### [TASK ITEM]
An exact reproduction of all the entries below is required.

(Saved data entries)
▬▬▬
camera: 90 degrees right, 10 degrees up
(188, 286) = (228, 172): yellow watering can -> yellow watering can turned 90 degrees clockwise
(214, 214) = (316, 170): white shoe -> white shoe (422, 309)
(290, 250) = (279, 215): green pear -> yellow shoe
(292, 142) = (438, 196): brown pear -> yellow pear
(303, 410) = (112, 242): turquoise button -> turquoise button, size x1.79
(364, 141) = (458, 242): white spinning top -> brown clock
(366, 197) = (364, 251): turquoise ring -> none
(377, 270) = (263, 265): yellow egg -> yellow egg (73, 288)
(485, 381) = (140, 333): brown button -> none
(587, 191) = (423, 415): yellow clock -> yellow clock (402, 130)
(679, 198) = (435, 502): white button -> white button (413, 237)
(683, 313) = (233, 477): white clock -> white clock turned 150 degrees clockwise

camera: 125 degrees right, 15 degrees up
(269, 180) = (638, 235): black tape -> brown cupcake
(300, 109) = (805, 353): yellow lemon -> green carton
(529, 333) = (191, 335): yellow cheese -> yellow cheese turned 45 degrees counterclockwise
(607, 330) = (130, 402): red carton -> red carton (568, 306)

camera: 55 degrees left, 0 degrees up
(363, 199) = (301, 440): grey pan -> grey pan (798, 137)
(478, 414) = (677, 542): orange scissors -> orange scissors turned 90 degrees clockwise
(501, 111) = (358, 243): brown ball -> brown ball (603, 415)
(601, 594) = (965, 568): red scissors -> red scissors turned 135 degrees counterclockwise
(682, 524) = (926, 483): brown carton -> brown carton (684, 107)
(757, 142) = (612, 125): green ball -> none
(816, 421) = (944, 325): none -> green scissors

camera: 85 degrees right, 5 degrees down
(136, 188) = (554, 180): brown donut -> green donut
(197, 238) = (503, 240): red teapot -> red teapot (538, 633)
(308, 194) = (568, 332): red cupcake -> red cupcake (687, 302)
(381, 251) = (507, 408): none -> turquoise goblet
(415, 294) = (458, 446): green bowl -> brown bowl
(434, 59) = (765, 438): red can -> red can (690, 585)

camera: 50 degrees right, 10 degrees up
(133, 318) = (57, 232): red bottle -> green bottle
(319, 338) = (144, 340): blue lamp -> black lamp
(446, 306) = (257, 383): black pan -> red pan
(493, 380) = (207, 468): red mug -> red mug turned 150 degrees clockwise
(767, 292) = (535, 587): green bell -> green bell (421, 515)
▬▬▬
### [ANSWER TO THIS EXERCISE]
camera: 90 degrees right, 10 degrees up
(188, 286) = (228, 172): yellow watering can -> yellow watering can turned 90 degrees clockwise
(214, 214) = (316, 170): white shoe -> white shoe (422, 309)
(290, 250) = (279, 215): green pear -> yellow shoe
(292, 142) = (438, 196): brown pear -> yellow pear
(303, 410) = (112, 242): turquoise button -> turquoise button, size x1.79
(364, 141) = (458, 242): white spinning top -> brown clock
(366, 197) = (364, 251): turquoise ring -> none
(377, 270) = (263, 265): yellow egg -> yellow egg (73, 288)
(485, 381) = (140, 333): brown button -> none
(587, 191) = (423, 415): yellow clock -> yellow clock (402, 130)
(679, 198) = (435, 502): white button -> white button (413, 237)
(683, 313) = (233, 477): white clock -> white clock turned 150 degrees clockwise

camera: 125 degrees right, 15 degrees up
(269, 180) = (638, 235): black tape -> brown cupcake
(300, 109) = (805, 353): yellow lemon -> green carton
(529, 333) = (191, 335): yellow cheese -> yellow cheese turned 45 degrees counterclockwise
(607, 330) = (130, 402): red carton -> red carton (568, 306)

camera: 55 degrees left, 0 degrees up
(363, 199) = (301, 440): grey pan -> grey pan (798, 137)
(478, 414) = (677, 542): orange scissors -> orange scissors turned 90 degrees clockwise
(501, 111) = (358, 243): brown ball -> brown ball (603, 415)
(601, 594) = (965, 568): red scissors -> red scissors turned 135 degrees counterclockwise
(682, 524) = (926, 483): brown carton -> brown carton (684, 107)
(757, 142) = (612, 125): green ball -> none
(816, 421) = (944, 325): none -> green scissors

camera: 85 degrees right, 5 degrees down
(136, 188) = (554, 180): brown donut -> green donut
(197, 238) = (503, 240): red teapot -> red teapot (538, 633)
(308, 194) = (568, 332): red cupcake -> red cupcake (687, 302)
(381, 251) = (507, 408): none -> turquoise goblet
(415, 294) = (458, 446): green bowl -> brown bowl
(434, 59) = (765, 438): red can -> red can (690, 585)

camera: 50 degrees right, 10 degrees up
(133, 318) = (57, 232): red bottle -> green bottle
(319, 338) = (144, 340): blue lamp -> black lamp
(446, 306) = (257, 383): black pan -> red pan
(493, 380) = (207, 468): red mug -> red mug turned 150 degrees clockwise
(767, 292) = (535, 587): green bell -> green bell (421, 515)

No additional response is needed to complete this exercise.